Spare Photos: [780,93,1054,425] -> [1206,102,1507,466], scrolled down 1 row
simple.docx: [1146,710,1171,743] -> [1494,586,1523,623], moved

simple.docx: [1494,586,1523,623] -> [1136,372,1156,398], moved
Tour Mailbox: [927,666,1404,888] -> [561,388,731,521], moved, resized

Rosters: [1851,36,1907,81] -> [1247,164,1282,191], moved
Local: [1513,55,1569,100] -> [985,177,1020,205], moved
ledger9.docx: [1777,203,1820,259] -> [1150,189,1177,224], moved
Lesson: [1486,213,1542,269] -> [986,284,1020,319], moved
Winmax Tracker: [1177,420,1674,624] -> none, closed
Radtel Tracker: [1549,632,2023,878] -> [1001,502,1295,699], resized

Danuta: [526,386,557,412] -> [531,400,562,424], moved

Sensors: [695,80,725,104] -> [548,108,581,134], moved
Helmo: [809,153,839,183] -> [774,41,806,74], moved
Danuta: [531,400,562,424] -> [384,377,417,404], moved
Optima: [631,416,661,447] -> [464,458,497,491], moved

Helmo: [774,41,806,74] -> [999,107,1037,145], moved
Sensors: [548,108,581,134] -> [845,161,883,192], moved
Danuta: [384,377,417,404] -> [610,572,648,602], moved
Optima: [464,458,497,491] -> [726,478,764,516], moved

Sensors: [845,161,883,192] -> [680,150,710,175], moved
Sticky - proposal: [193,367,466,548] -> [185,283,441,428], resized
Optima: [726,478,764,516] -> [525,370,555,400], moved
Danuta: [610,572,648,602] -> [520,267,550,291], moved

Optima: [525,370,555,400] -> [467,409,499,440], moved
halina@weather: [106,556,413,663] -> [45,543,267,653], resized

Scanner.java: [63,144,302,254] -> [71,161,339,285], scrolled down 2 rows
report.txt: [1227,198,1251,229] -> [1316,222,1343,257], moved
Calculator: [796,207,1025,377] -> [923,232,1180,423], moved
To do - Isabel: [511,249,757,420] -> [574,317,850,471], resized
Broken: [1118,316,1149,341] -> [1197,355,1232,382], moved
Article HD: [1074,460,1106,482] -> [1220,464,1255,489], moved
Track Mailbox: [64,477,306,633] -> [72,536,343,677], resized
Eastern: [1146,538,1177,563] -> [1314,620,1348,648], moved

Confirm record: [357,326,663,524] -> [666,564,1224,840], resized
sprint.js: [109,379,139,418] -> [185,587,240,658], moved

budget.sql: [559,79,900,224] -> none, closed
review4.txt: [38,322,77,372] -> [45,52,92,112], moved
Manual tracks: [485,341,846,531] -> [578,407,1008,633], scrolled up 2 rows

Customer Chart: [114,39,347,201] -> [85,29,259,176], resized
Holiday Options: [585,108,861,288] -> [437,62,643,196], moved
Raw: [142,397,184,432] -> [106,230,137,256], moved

######

- DIRECTIONS FOR THIS TASK -
Extract the complete listing above, reproducing each line exactly.

- RESPONSE AREA -
Spare Photos: [780,93,1054,425] -> [1206,102,1507,466], scrolled down 1 row
simple.docx: [1146,710,1171,743] -> [1494,586,1523,623], moved

simple.docx: [1494,586,1523,623] -> [1136,372,1156,398], moved
Tour Mailbox: [927,666,1404,888] -> [561,388,731,521], moved, resized

Rosters: [1851,36,1907,81] -> [1247,164,1282,191], moved
Local: [1513,55,1569,100] -> [985,177,1020,205], moved
ledger9.docx: [1777,203,1820,259] -> [1150,189,1177,224], moved
Lesson: [1486,213,1542,269] -> [986,284,1020,319], moved
Winmax Tracker: [1177,420,1674,624] -> none, closed
Radtel Tracker: [1549,632,2023,878] -> [1001,502,1295,699], resized

Danuta: [526,386,557,412] -> [531,400,562,424], moved

Sensors: [695,80,725,104] -> [548,108,581,134], moved
Helmo: [809,153,839,183] -> [774,41,806,74], moved
Danuta: [531,400,562,424] -> [384,377,417,404], moved
Optima: [631,416,661,447] -> [464,458,497,491], moved

Helmo: [774,41,806,74] -> [999,107,1037,145], moved
Sensors: [548,108,581,134] -> [845,161,883,192], moved
Danuta: [384,377,417,404] -> [610,572,648,602], moved
Optima: [464,458,497,491] -> [726,478,764,516], moved

Sensors: [845,161,883,192] -> [680,150,710,175], moved
Sticky - proposal: [193,367,466,548] -> [185,283,441,428], resized
Optima: [726,478,764,516] -> [525,370,555,400], moved
Danuta: [610,572,648,602] -> [520,267,550,291], moved

Optima: [525,370,555,400] -> [467,409,499,440], moved
halina@weather: [106,556,413,663] -> [45,543,267,653], resized

Scanner.java: [63,144,302,254] -> [71,161,339,285], scrolled down 2 rows
report.txt: [1227,198,1251,229] -> [1316,222,1343,257], moved
Calculator: [796,207,1025,377] -> [923,232,1180,423], moved
To do - Isabel: [511,249,757,420] -> [574,317,850,471], resized
Broken: [1118,316,1149,341] -> [1197,355,1232,382], moved
Article HD: [1074,460,1106,482] -> [1220,464,1255,489], moved
Track Mailbox: [64,477,306,633] -> [72,536,343,677], resized
Eastern: [1146,538,1177,563] -> [1314,620,1348,648], moved

Confirm record: [357,326,663,524] -> [666,564,1224,840], resized
sprint.js: [109,379,139,418] -> [185,587,240,658], moved

budget.sql: [559,79,900,224] -> none, closed
review4.txt: [38,322,77,372] -> [45,52,92,112], moved
Manual tracks: [485,341,846,531] -> [578,407,1008,633], scrolled up 2 rows

Customer Chart: [114,39,347,201] -> [85,29,259,176], resized
Holiday Options: [585,108,861,288] -> [437,62,643,196], moved
Raw: [142,397,184,432] -> [106,230,137,256], moved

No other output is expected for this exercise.